▶ Aim of the exercise:
The records follow. Copy them exactly, but omit the pictures.

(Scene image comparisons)

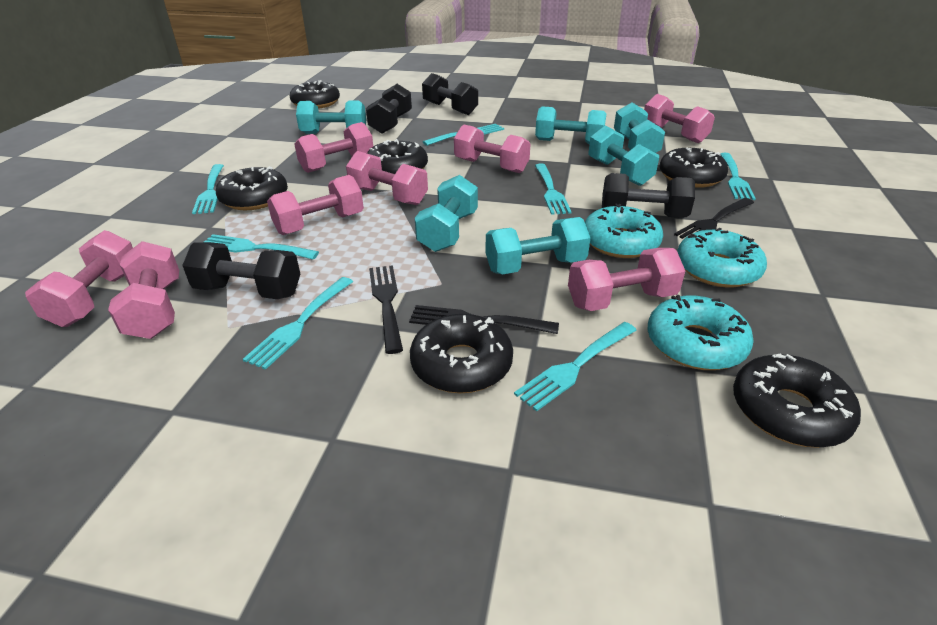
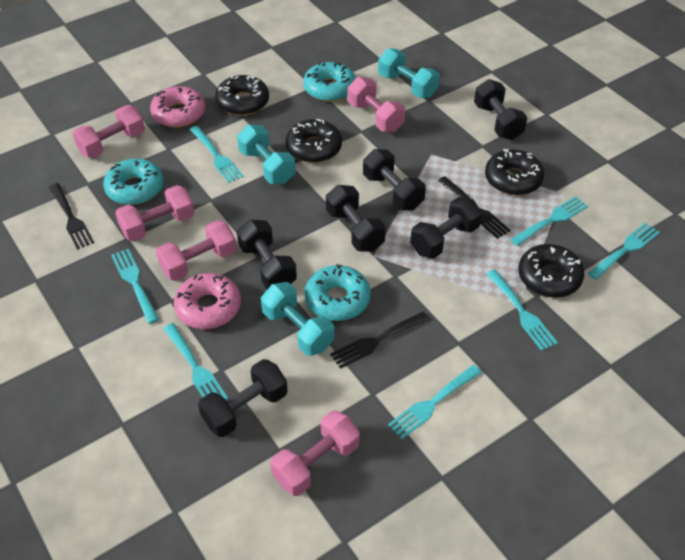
black donut: 6 -> 4
black dumbbell: 4 -> 6
pink donut: 0 -> 2
pink dumbbell: 8 -> 5
turquoise dumbbell: 6 -> 3

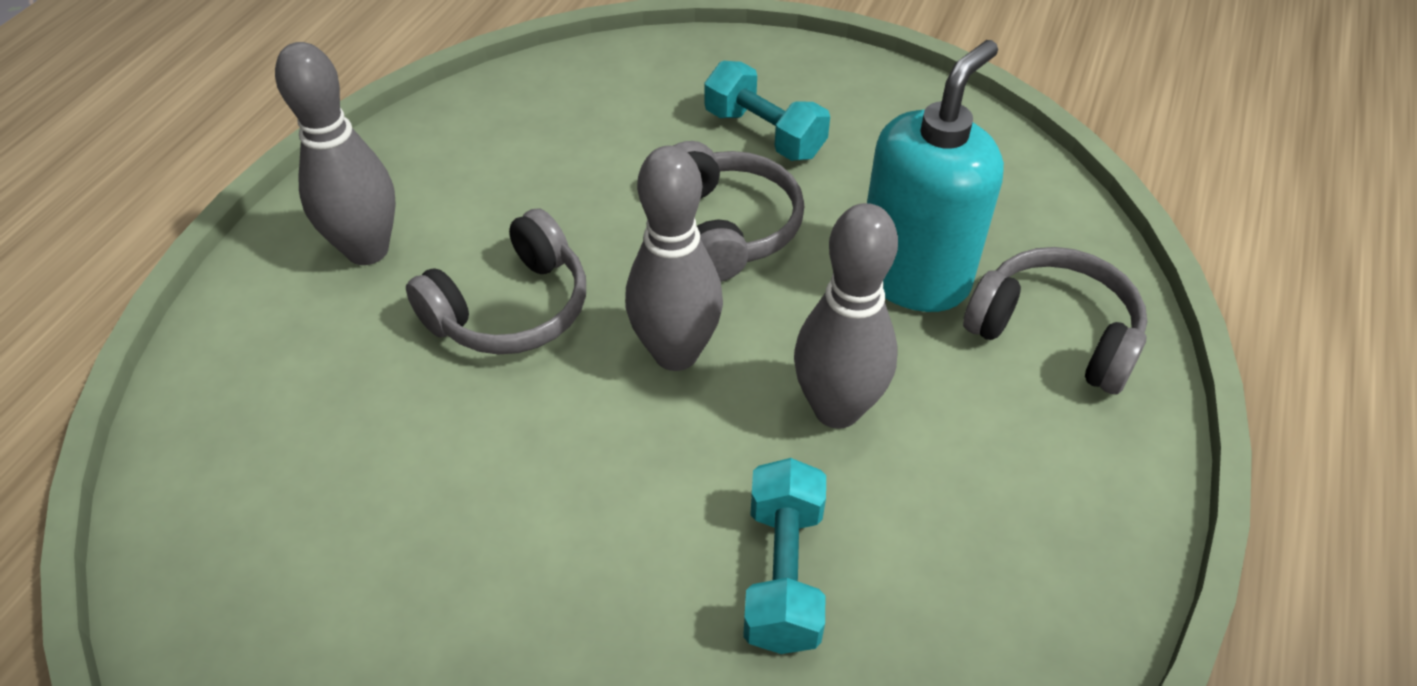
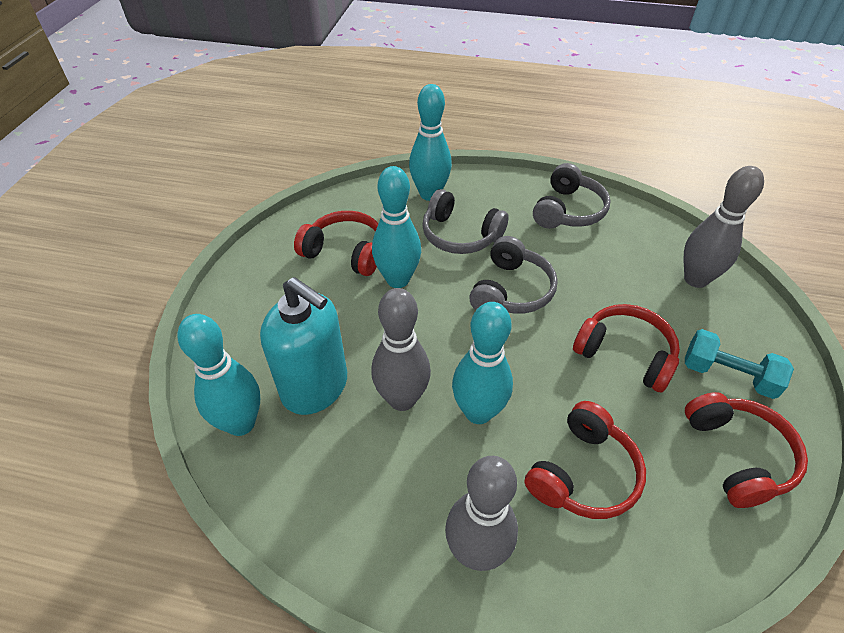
red headphones: 0 -> 4
turquoise bowling pin: 0 -> 4
turquoise dumbbell: 2 -> 1

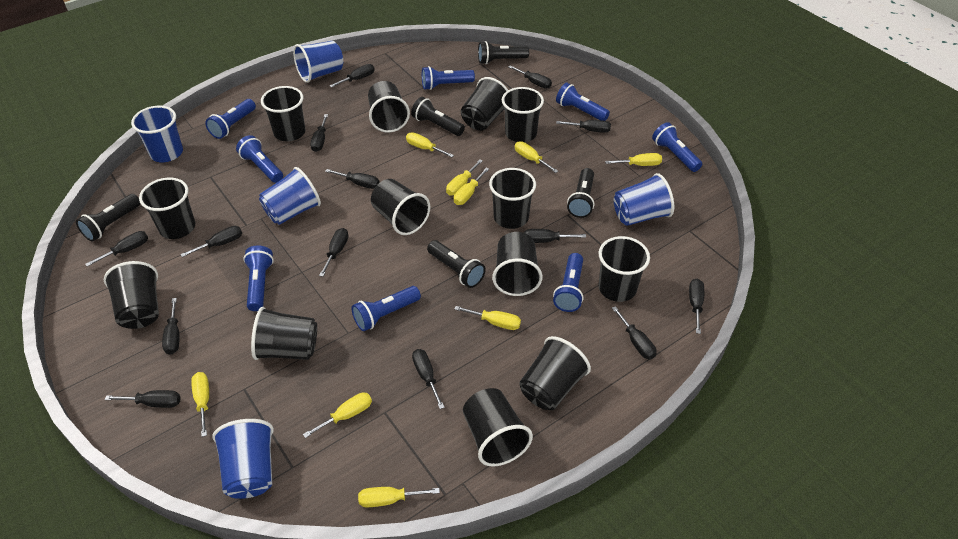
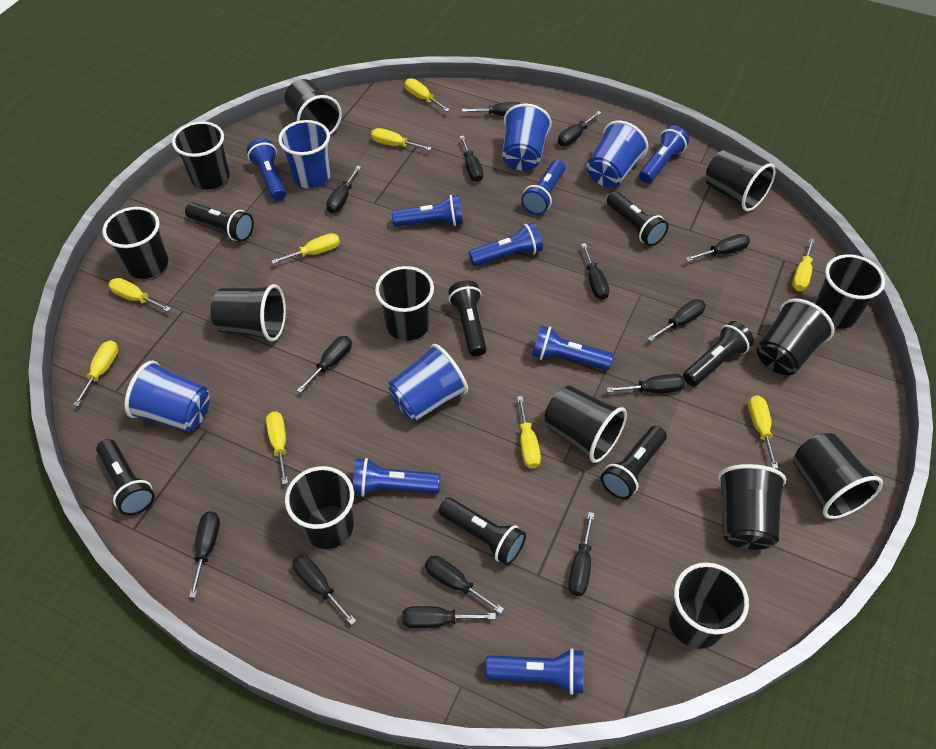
black flashlight: 5 -> 7

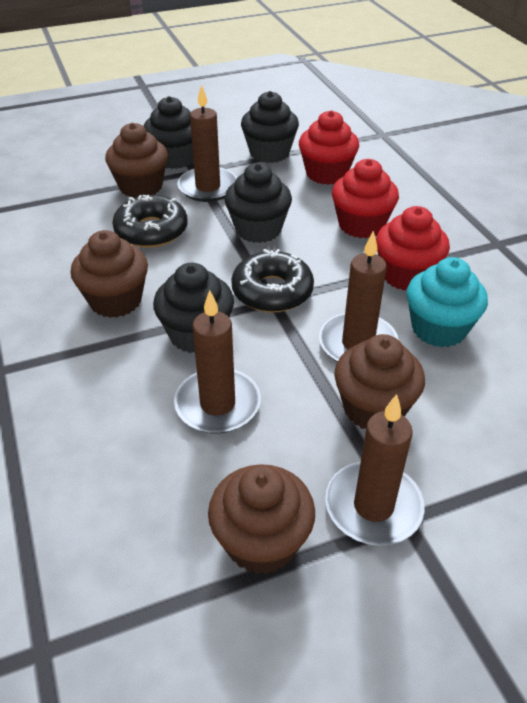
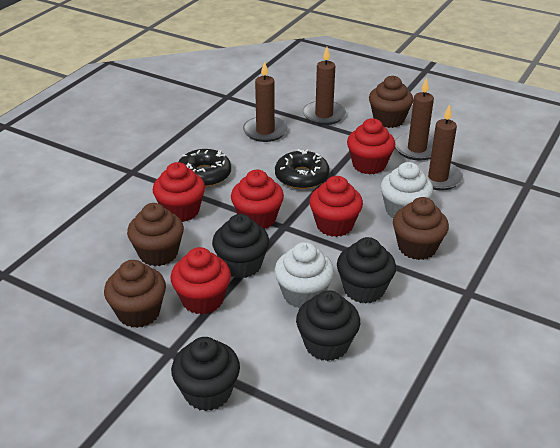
red cupcake: 3 -> 5
turquoise cupcake: 1 -> 0
white cupcake: 0 -> 2

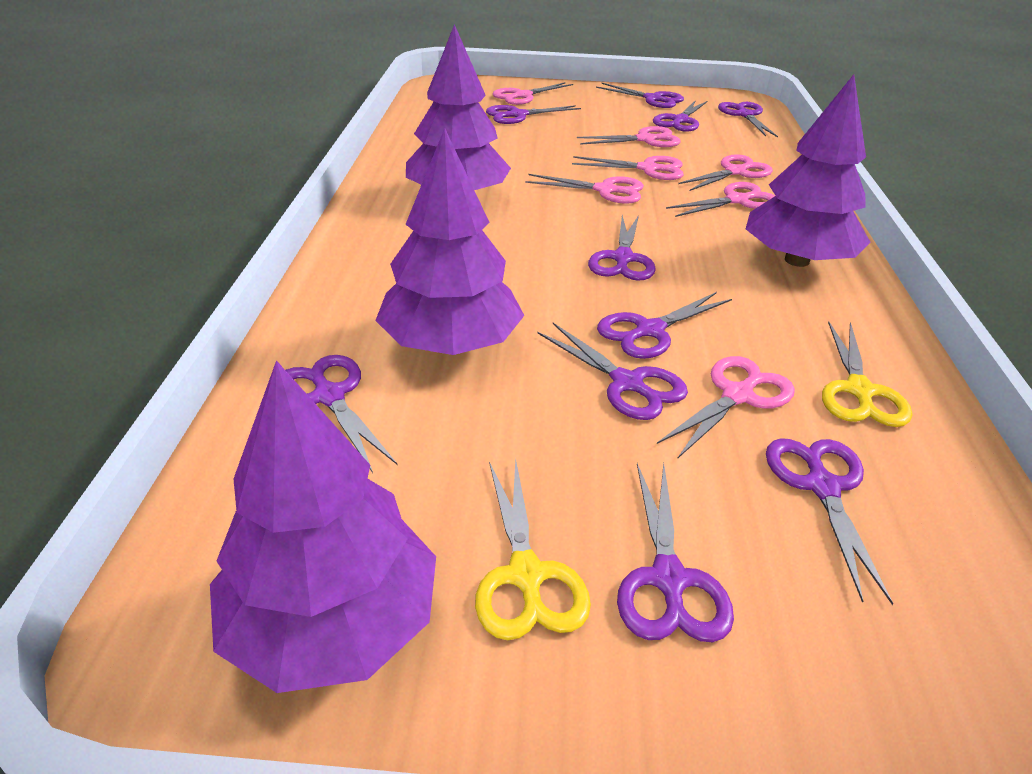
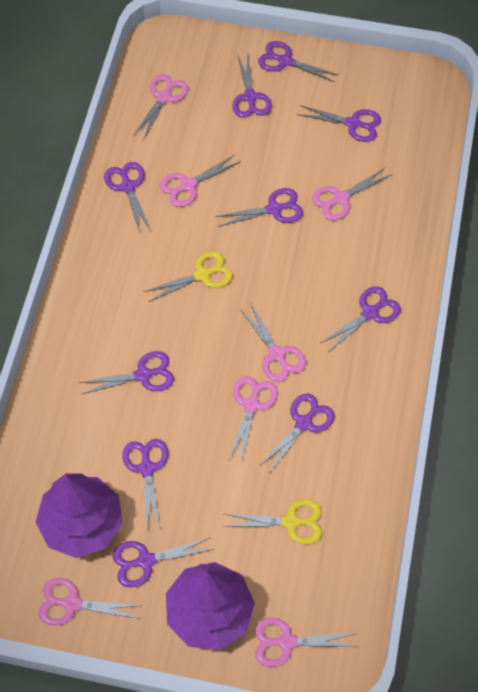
purple tree: 4 -> 2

▶ Answer to the exercise:
black donut: 6 -> 4
black dumbbell: 4 -> 6
pink donut: 0 -> 2
pink dumbbell: 8 -> 5
turquoise dumbbell: 6 -> 3

red headphones: 0 -> 4
turquoise bowling pin: 0 -> 4
turquoise dumbbell: 2 -> 1

black flashlight: 5 -> 7

red cupcake: 3 -> 5
turquoise cupcake: 1 -> 0
white cupcake: 0 -> 2

purple tree: 4 -> 2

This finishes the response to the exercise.